● YOUR TASK: Only the lines below, from the one with "gray hexagon: (190, 274) -> (142, 303), moved" through the one with "orange square: (172, 810)", are to be written out, exactly.

Shape position tracking data:
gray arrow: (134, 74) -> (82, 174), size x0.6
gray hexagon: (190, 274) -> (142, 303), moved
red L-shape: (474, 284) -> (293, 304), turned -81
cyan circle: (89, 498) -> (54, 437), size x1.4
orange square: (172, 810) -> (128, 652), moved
==
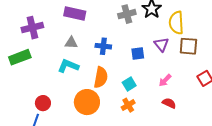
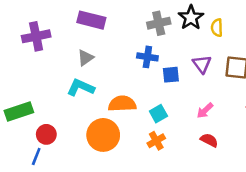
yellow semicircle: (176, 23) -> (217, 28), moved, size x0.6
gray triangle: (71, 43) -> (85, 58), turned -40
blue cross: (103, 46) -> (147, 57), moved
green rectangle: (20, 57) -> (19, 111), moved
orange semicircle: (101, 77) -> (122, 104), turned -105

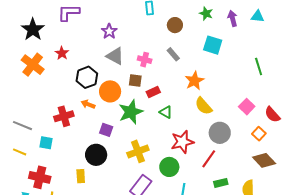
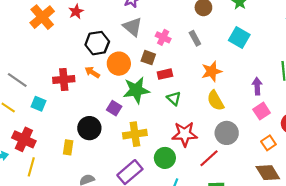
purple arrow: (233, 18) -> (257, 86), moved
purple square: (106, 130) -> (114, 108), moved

● TASK OUTPUT:
gray hexagon: (190, 274) -> (142, 303), moved
red L-shape: (474, 284) -> (293, 304), turned -81
cyan circle: (89, 498) -> (54, 437), size x1.4
orange square: (172, 810) -> (128, 652), moved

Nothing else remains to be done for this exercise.